The problem =>
Pictures in the listing do not belong in the copy, which should repeat exactly the lines from the one holding "JP2 pin 3: VS -> DGND" through the last line.

=== Available data ===

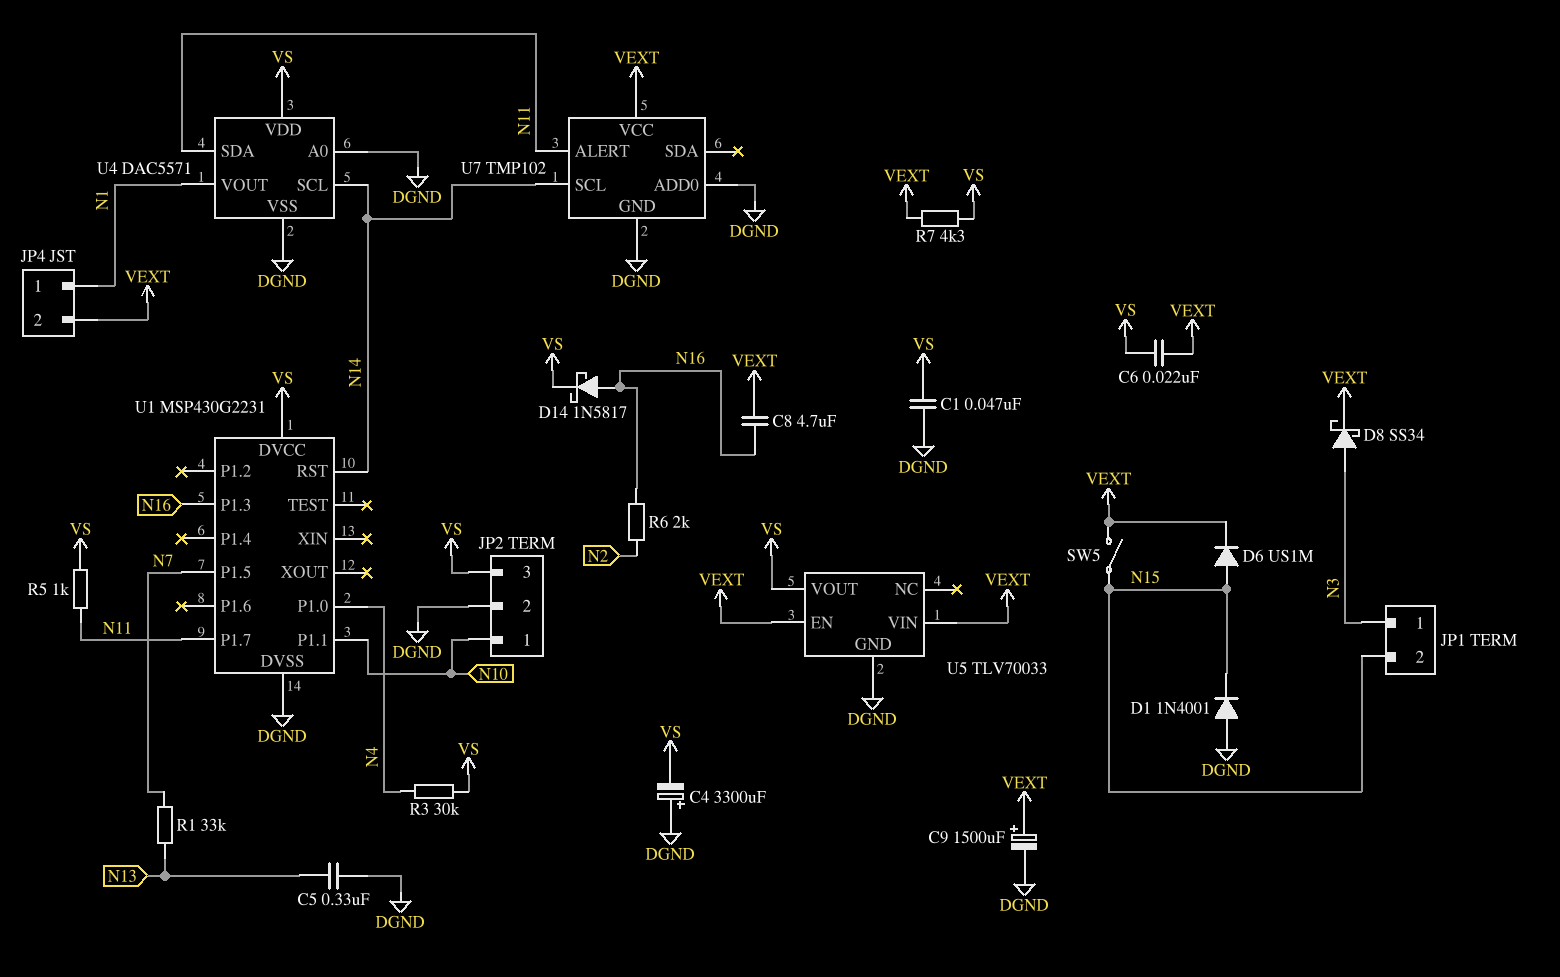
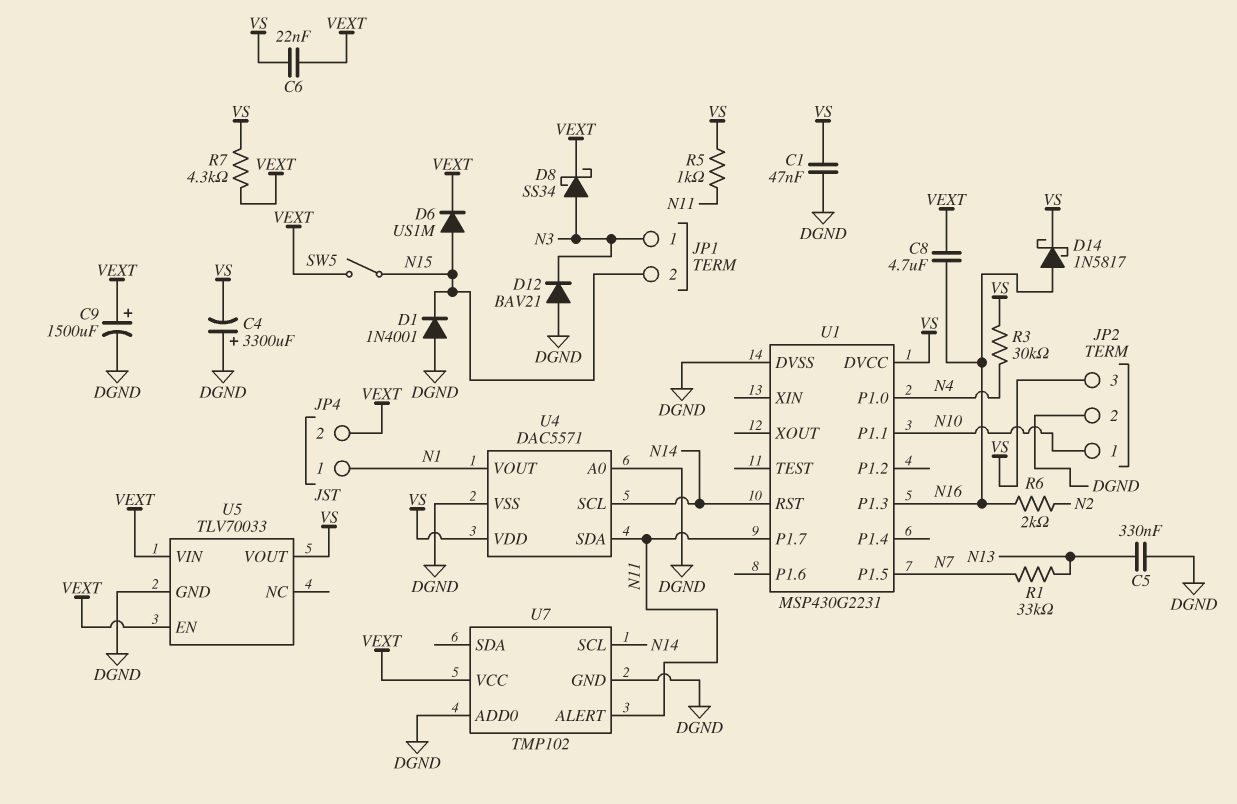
D12: none -> diode BAV21 (A DGND, K N3)

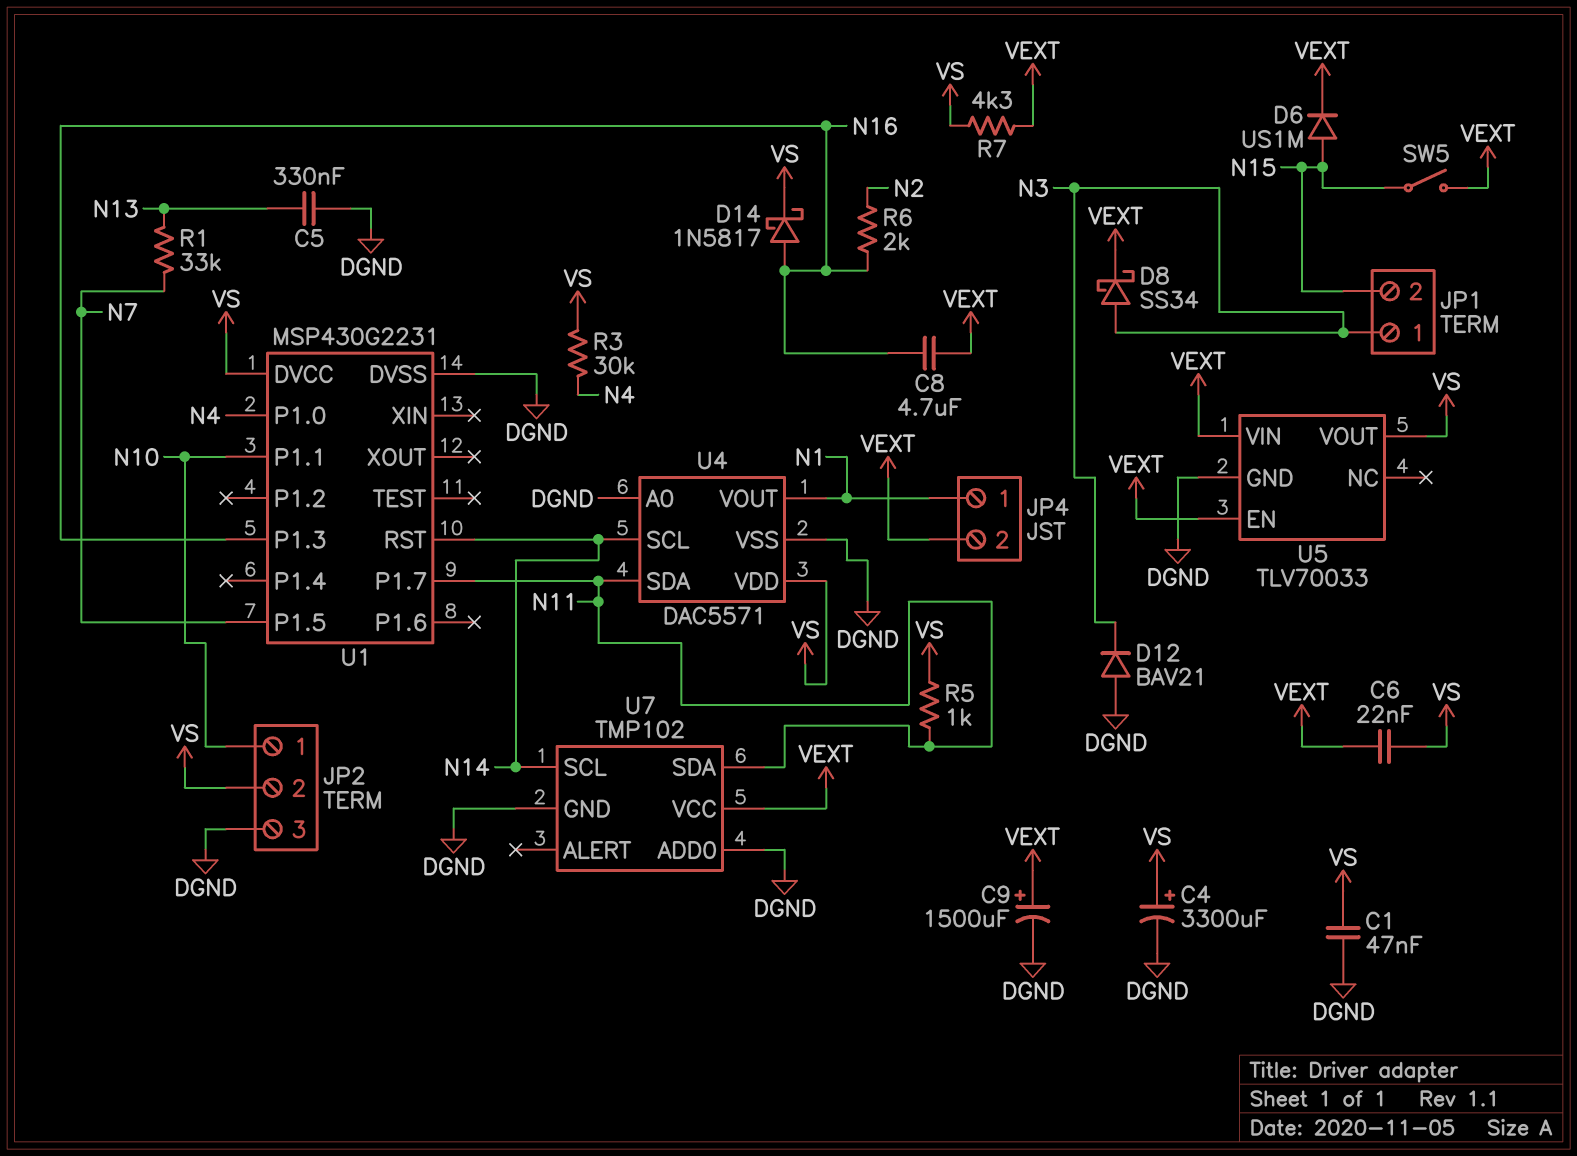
C4: 3300uF (plus DGND, minus VS) -> 3300uF (plus VS, minus DGND)
D1: diode 1N4001 (A DGND, K N15) -> none
JP2 pin 2: DGND -> VS
JP2 pin 3: VS -> DGND
U7 pin ALERT: N11 -> none
U7 pin SDA: none -> N11

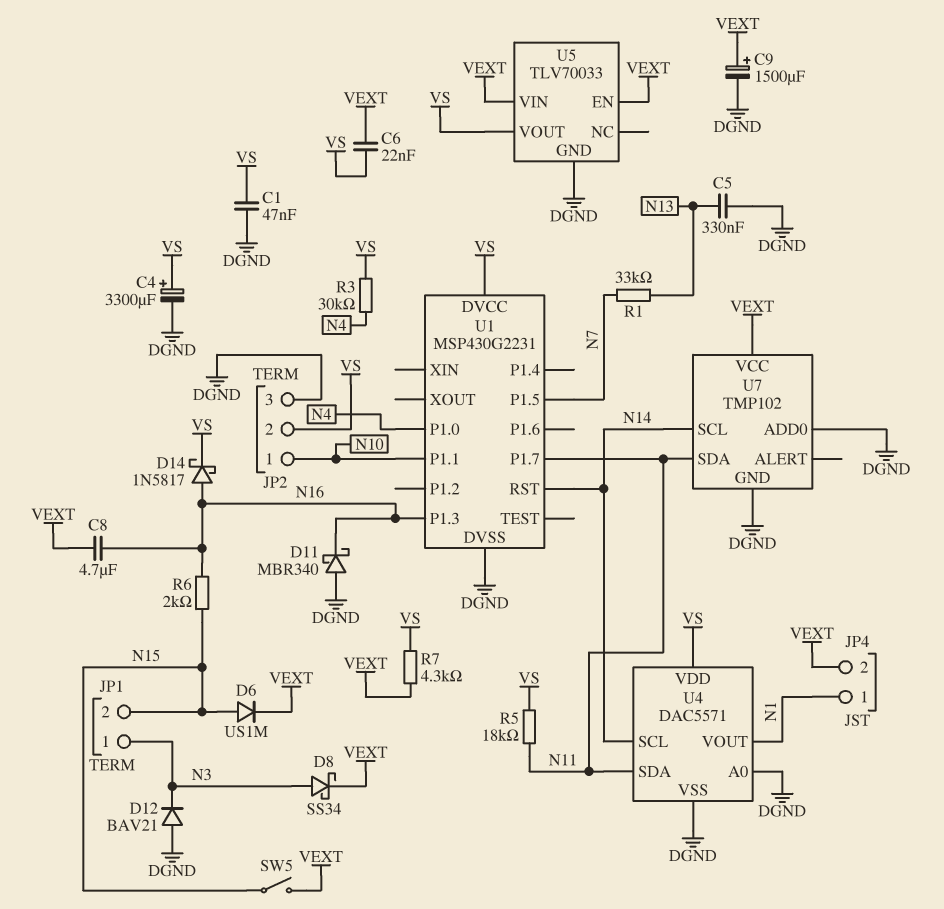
D11: none -> schottky MBR340 (A DGND, K N16)
R5: 1k (N11, VS) -> 18k (N11, VS)
R6: 2k (N2, N16) -> 2k (N15, N16)

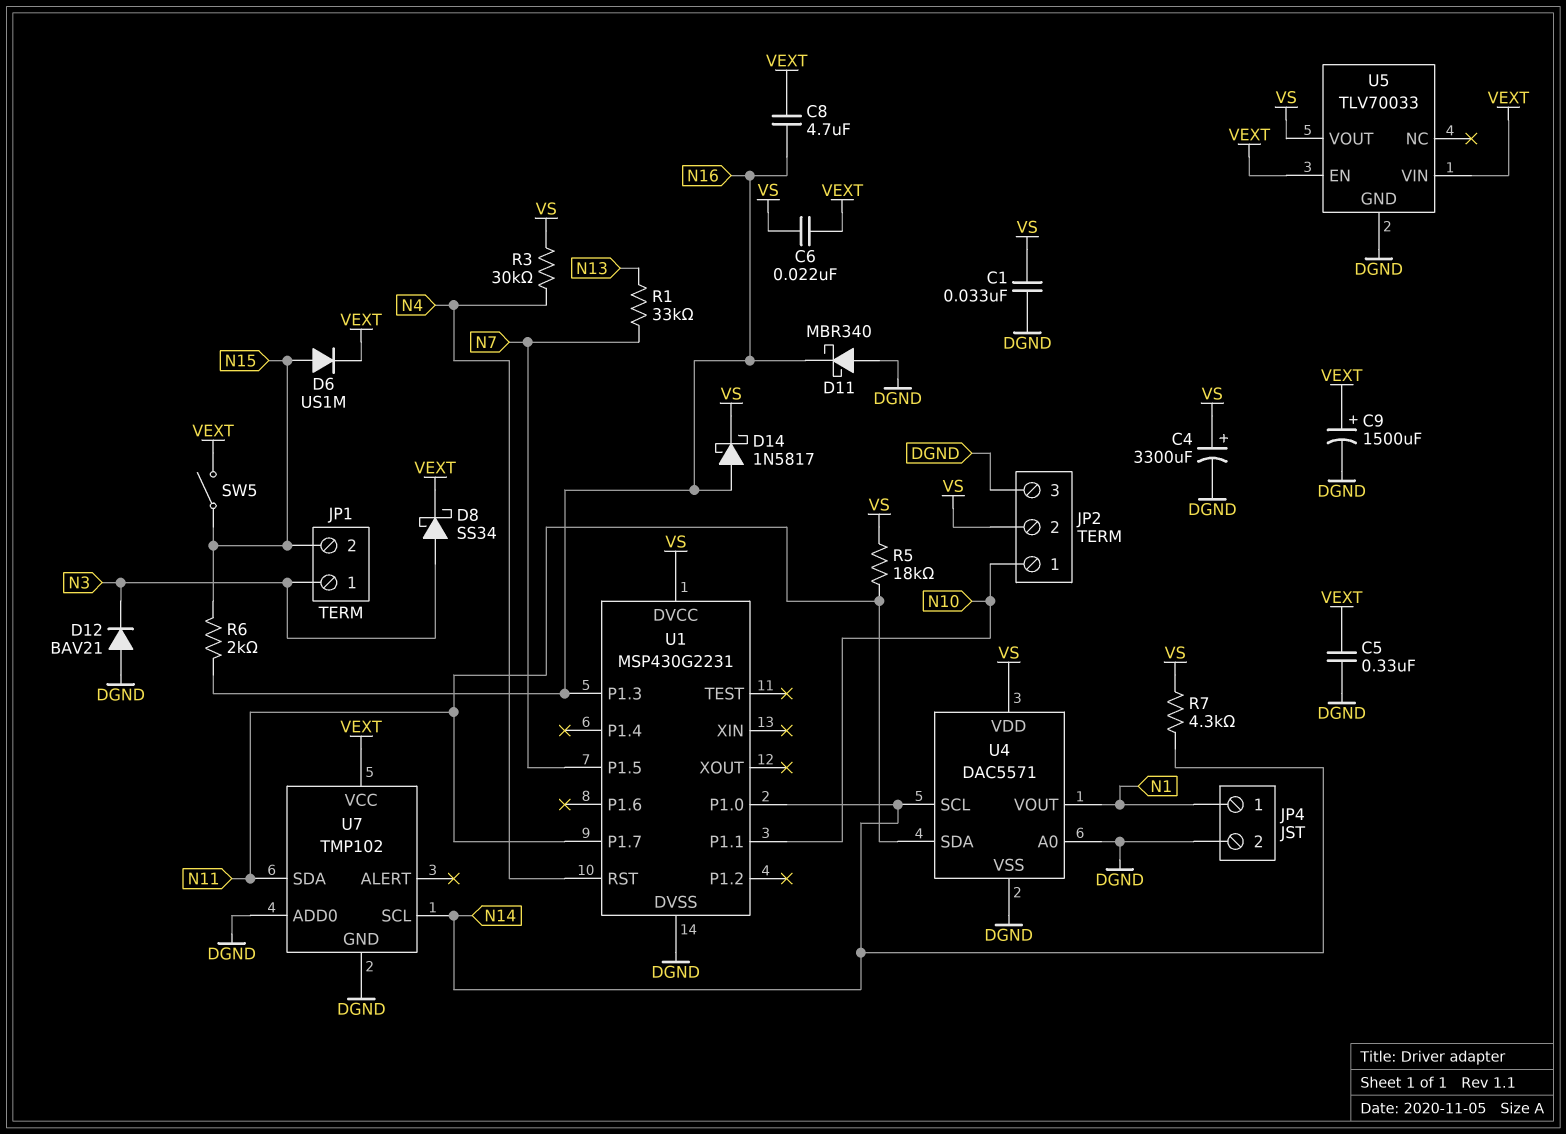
C1: 47nF (DGND, VS) -> 33nF (DGND, VS)
C5: 330nF (DGND, N13) -> 330nF (DGND, VEXT)
JP4 pin 2: VEXT -> DGND
R7: 4.3k (VEXT, VS) -> 4.3k (N14, VS)
U1 pin P1.0: N4 -> N14
U1 pin RST: N14 -> N4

===

Problem solution =>
JP2 pin 3: VS -> DGND
U7 pin ALERT: N11 -> none
U7 pin SDA: none -> N11

D11: none -> schottky MBR340 (A DGND, K N16)
R5: 1k (N11, VS) -> 18k (N11, VS)
R6: 2k (N2, N16) -> 2k (N15, N16)

C1: 47nF (DGND, VS) -> 33nF (DGND, VS)
C5: 330nF (DGND, N13) -> 330nF (DGND, VEXT)
JP4 pin 2: VEXT -> DGND
R7: 4.3k (VEXT, VS) -> 4.3k (N14, VS)
U1 pin P1.0: N4 -> N14
U1 pin RST: N14 -> N4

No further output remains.